Task description:
Could you return the data that follows exactly, minus the images?

[Object correspondence data]

•••••

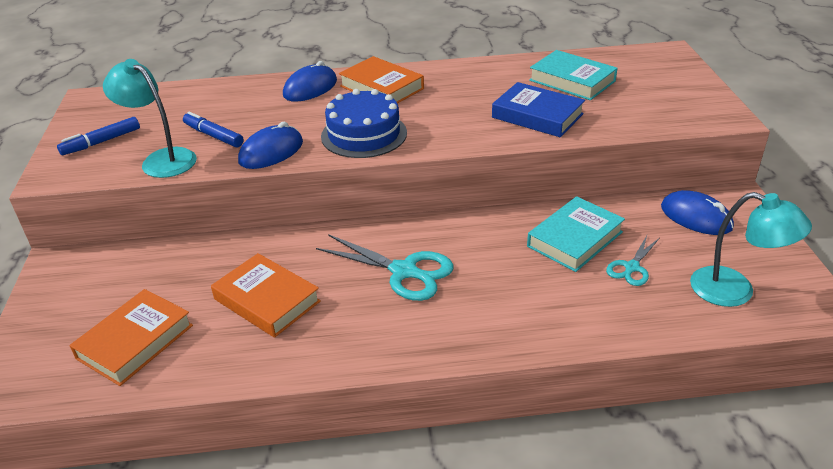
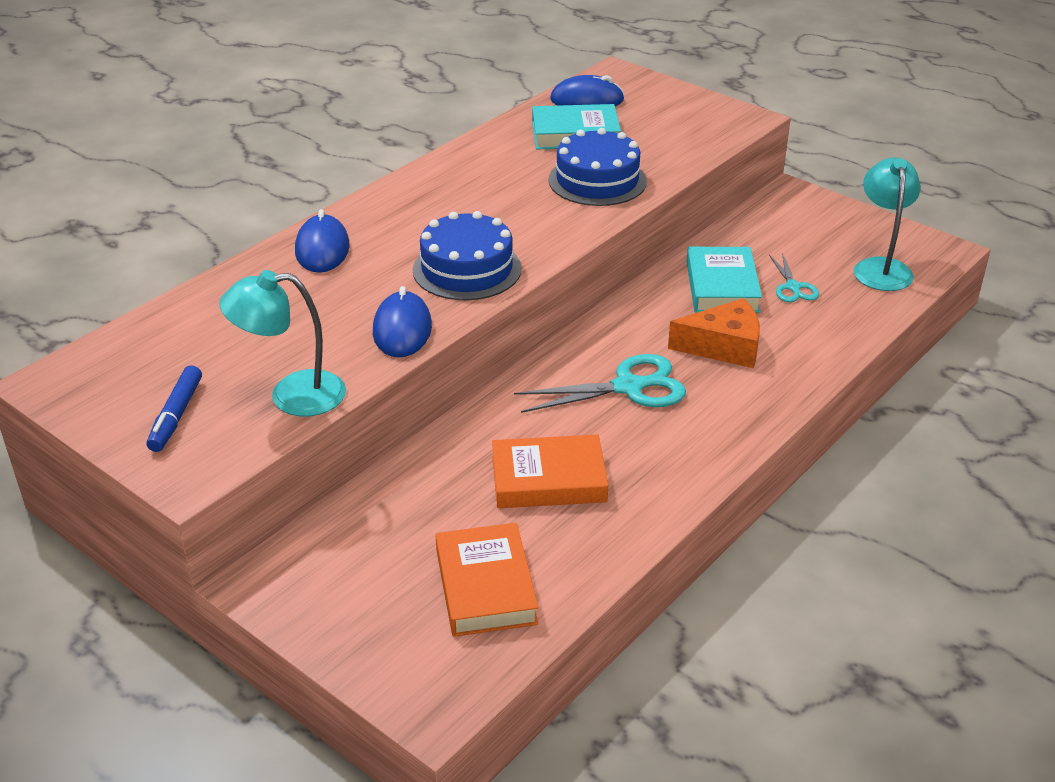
camera: 45 degrees left, 0 degrees up
(213, 136) = (305, 345): blue marker -> none
(381, 87) = (401, 216): orange book -> none
(510, 281) = (723, 347): none -> orange cheese
(537, 115) = (597, 180): blue book -> blue cake
(696, 217) = (783, 223): blue mouse -> blue mouse (587, 100)
(735, 291) = (881, 267): turquoise lamp -> turquoise lamp turned 75 degrees counterclockwise

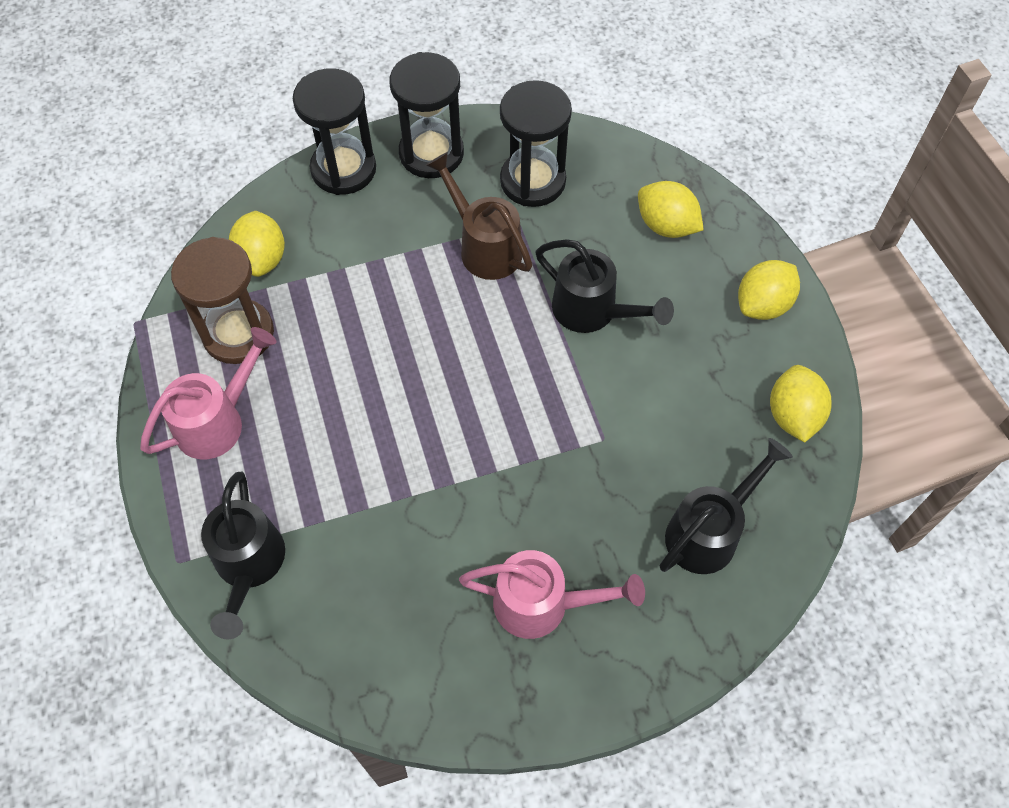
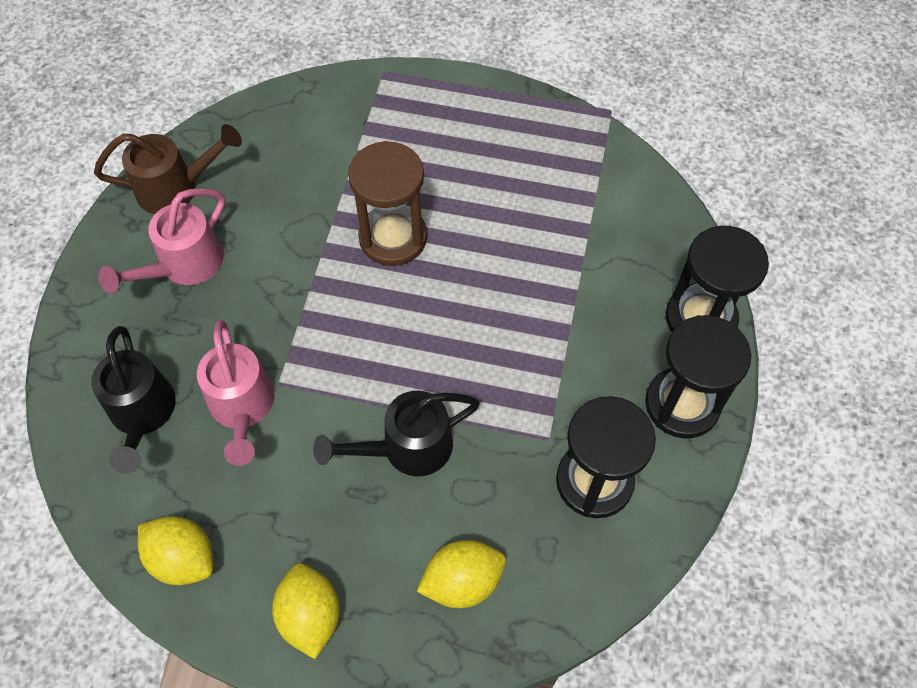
camera: 120 degrees right, 0 degrees up
(217, 421) = (482, 130): pink watering can -> pink watering can (242, 408)
(238, 334) = (556, 171): brown hourglass -> brown hourglass (393, 238)
(249, 565) = (351, 108): black watering can -> none
(262, 259) = (626, 215): yellow lemon -> none
(484, 247) = (537, 394): brown watering can -> brown watering can (176, 188)

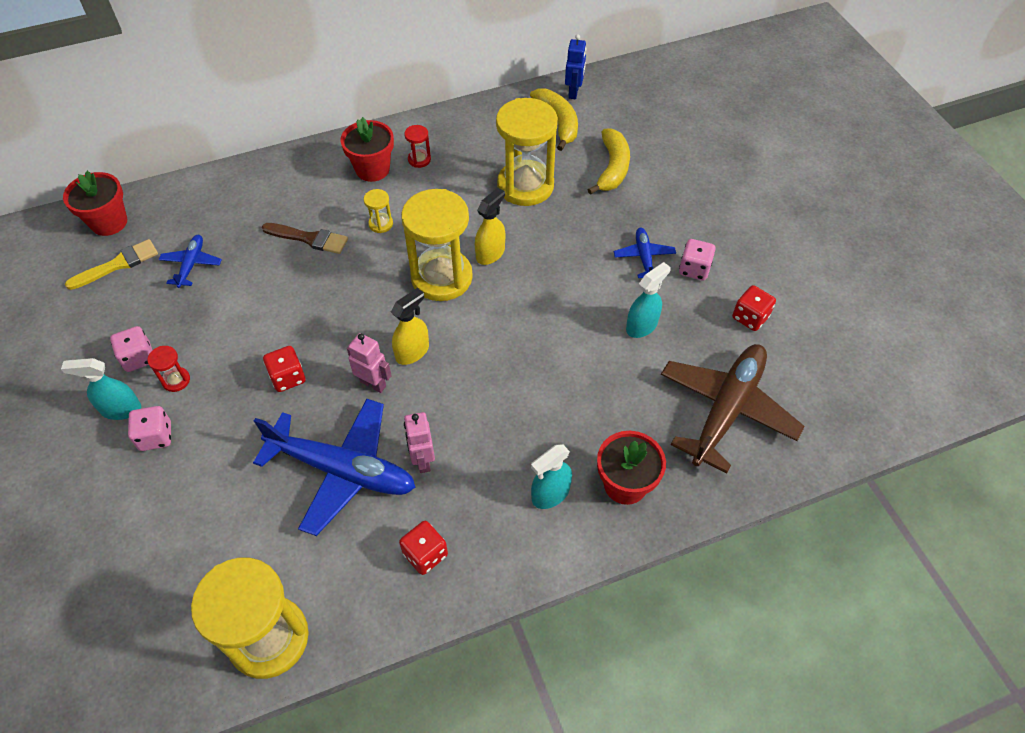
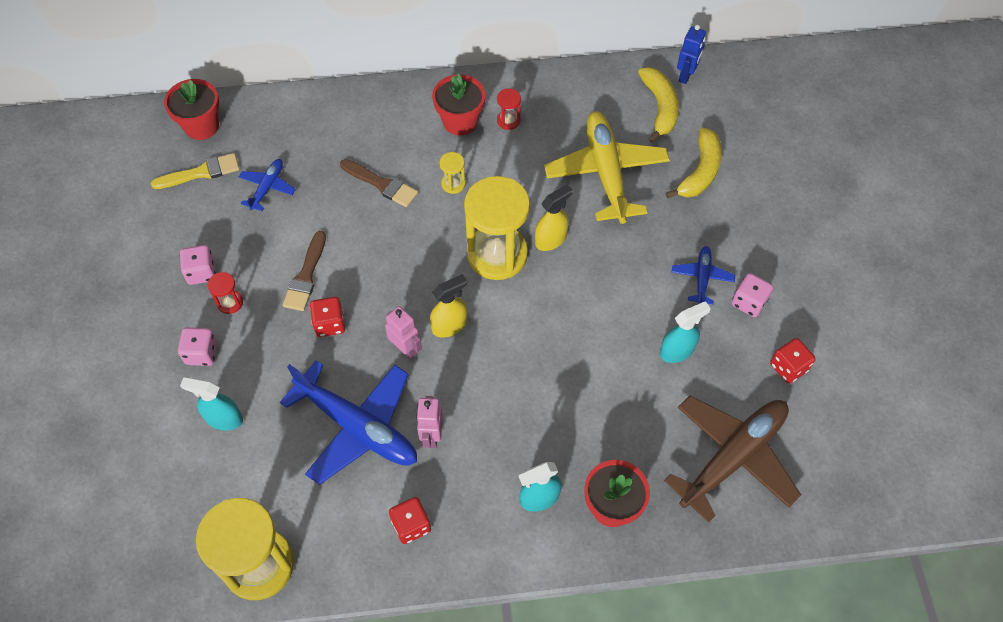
camera: 15 degrees right, 5 degrees up
(121, 409) = (176, 319): turquoise spray bottle -> turquoise spray bottle (224, 418)
(251, 338) = (306, 276): none -> brown brush
(525, 186) = (606, 172): yellow hourglass -> yellow plane

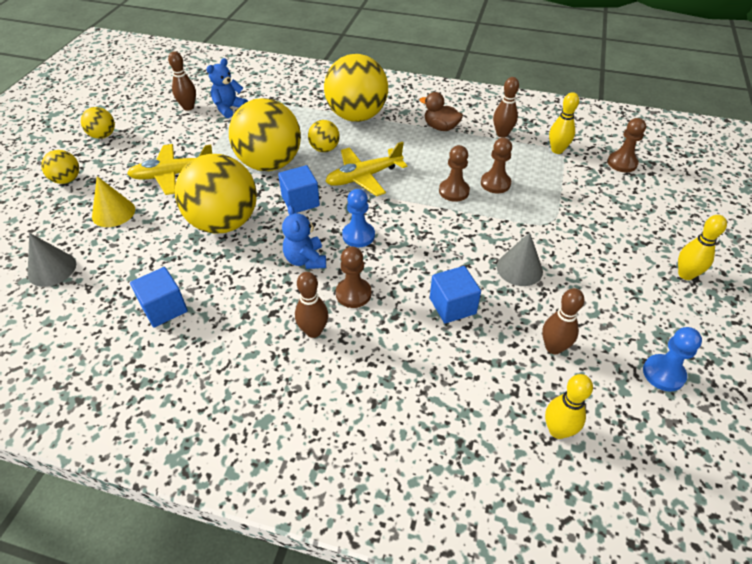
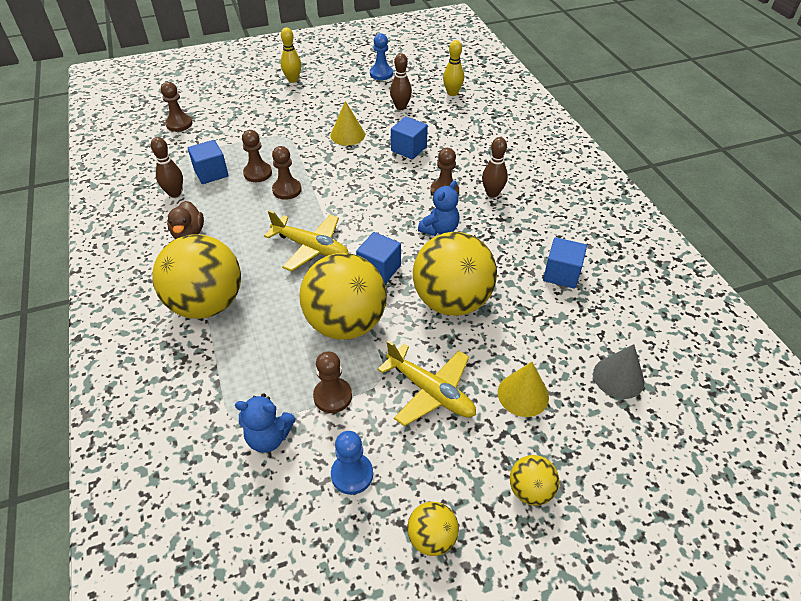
camera: 125 degrees left, 0 degrees up
(188, 107) = (297, 489): brown bowling pin -> none
(223, 137) = (332, 396): none -> brown pawn
(324, 149) = (288, 296): yellow ball -> none
(358, 235) = (387, 216): blue pawn -> blue pawn (352, 474)
(517, 159) = (211, 173): none -> blue cube
(519, 268) = (347, 135): grey cone -> yellow cone
(557, 150) = (181, 157): yellow bowling pin -> none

•••••

Your response:
camera: 45 degrees left, 0 degrees up
(213, 136) = (305, 345): blue marker -> none
(381, 87) = (401, 216): orange book -> none
(510, 281) = (723, 347): none -> orange cheese
(537, 115) = (597, 180): blue book -> blue cake
(696, 217) = (783, 223): blue mouse -> blue mouse (587, 100)
(735, 291) = (881, 267): turquoise lamp -> turquoise lamp turned 75 degrees counterclockwise

camera: 120 degrees right, 0 degrees up
(217, 421) = (482, 130): pink watering can -> pink watering can (242, 408)
(238, 334) = (556, 171): brown hourglass -> brown hourglass (393, 238)
(249, 565) = (351, 108): black watering can -> none
(262, 259) = (626, 215): yellow lemon -> none
(484, 247) = (537, 394): brown watering can -> brown watering can (176, 188)

camera: 15 degrees right, 5 degrees up
(121, 409) = (176, 319): turquoise spray bottle -> turquoise spray bottle (224, 418)
(251, 338) = (306, 276): none -> brown brush
(525, 186) = (606, 172): yellow hourglass -> yellow plane

camera: 125 degrees left, 0 degrees up
(188, 107) = (297, 489): brown bowling pin -> none
(223, 137) = (332, 396): none -> brown pawn
(324, 149) = (288, 296): yellow ball -> none
(358, 235) = (387, 216): blue pawn -> blue pawn (352, 474)
(517, 159) = (211, 173): none -> blue cube
(519, 268) = (347, 135): grey cone -> yellow cone
(557, 150) = (181, 157): yellow bowling pin -> none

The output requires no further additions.